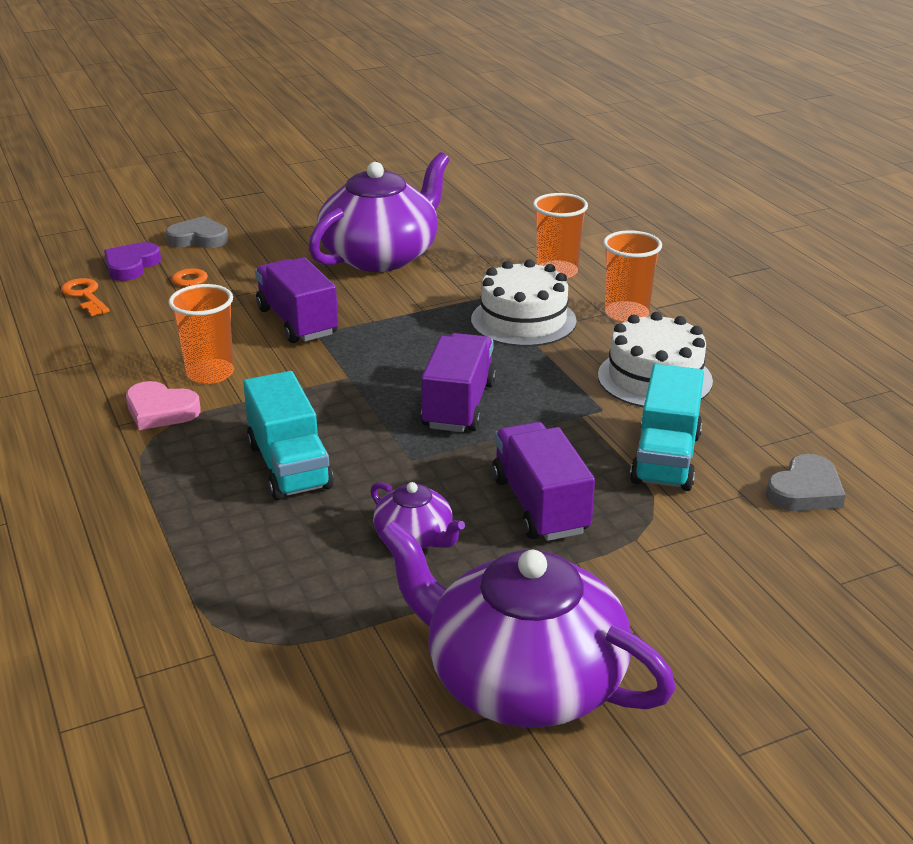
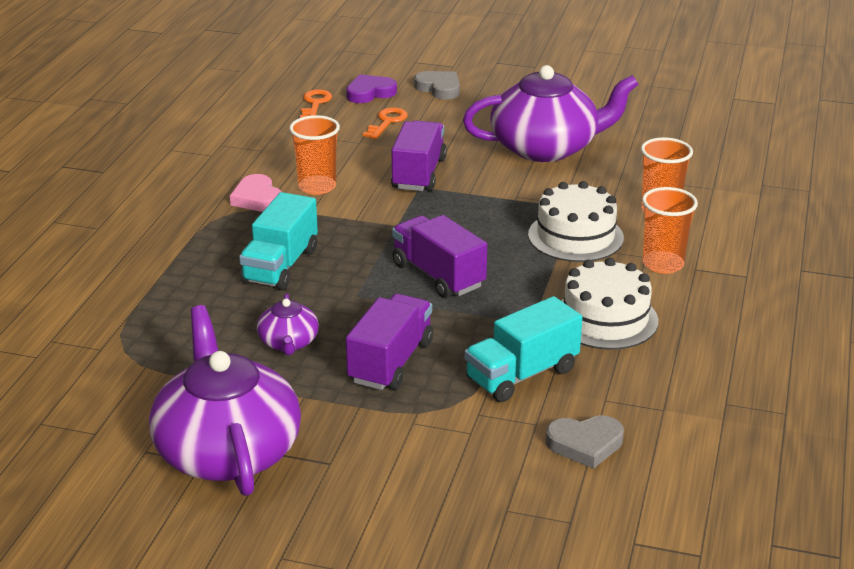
camera: 40 degrees right, 0 degrees up
(459, 405) = (438, 275): purple truck -> purple truck turned 90 degrees counterclockwise

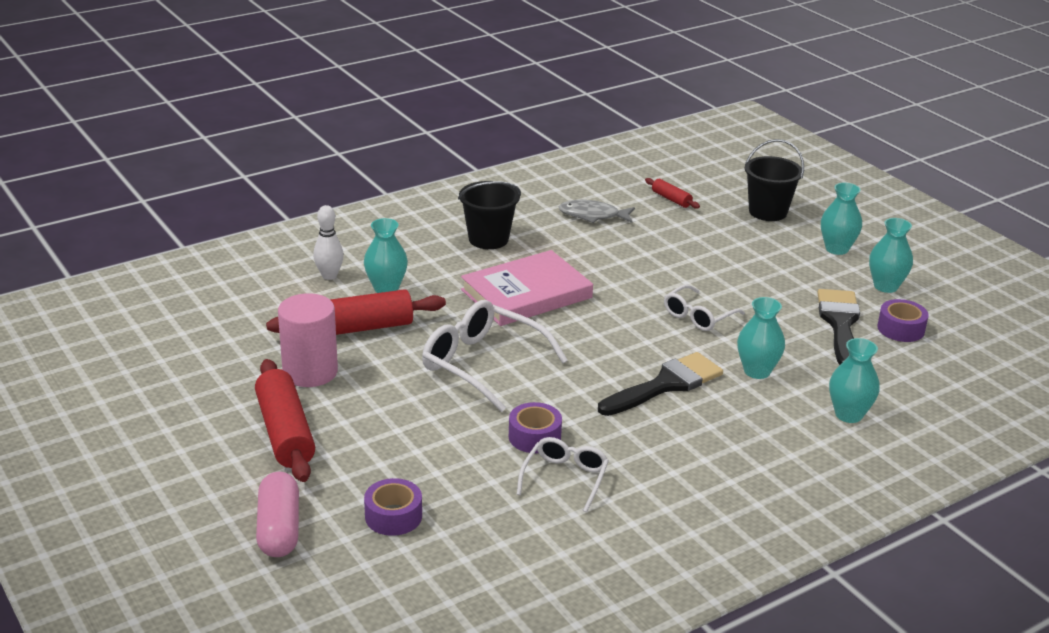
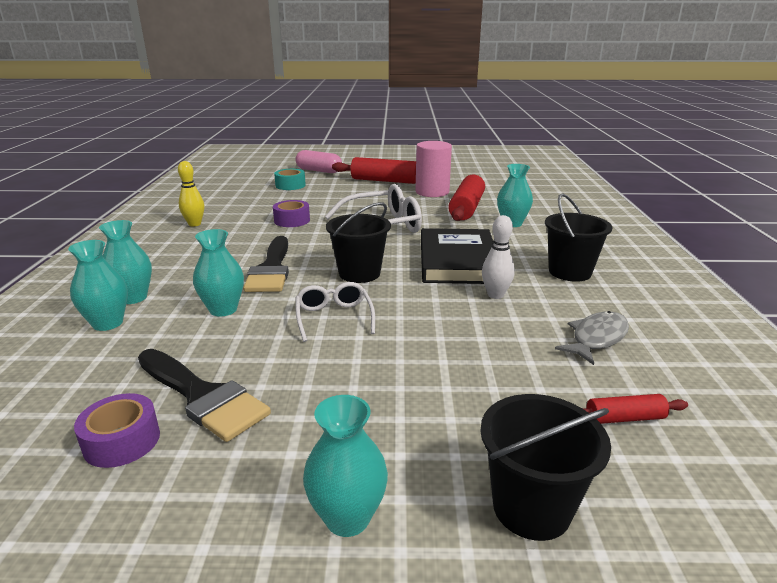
camera: 125 degrees right, 5 degrees down
(329, 276) = (545, 213): white bowling pin -> white bowling pin (495, 295)
(393, 516) = (290, 185): purple tape -> turquoise tape
(526, 294) = (457, 261): pink book -> black book
(565, 478) = (247, 218): white glasses -> none
(613, 334) = (359, 273): none -> black bucket
(632, 509) = (194, 224): none -> yellow bowling pin
(885, 286) = (201, 500): turquoise vase -> turquoise vase (133, 298)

Task statement: Only the line containing "camera: 125 degrees right, 5 degrees down" and the lines after it, up to and including the last line of the data, should appear in the answer, exactly as written.

Result of this exercise:
camera: 125 degrees right, 5 degrees down
(329, 276) = (545, 213): white bowling pin -> white bowling pin (495, 295)
(393, 516) = (290, 185): purple tape -> turquoise tape
(526, 294) = (457, 261): pink book -> black book
(565, 478) = (247, 218): white glasses -> none
(613, 334) = (359, 273): none -> black bucket
(632, 509) = (194, 224): none -> yellow bowling pin
(885, 286) = (201, 500): turquoise vase -> turquoise vase (133, 298)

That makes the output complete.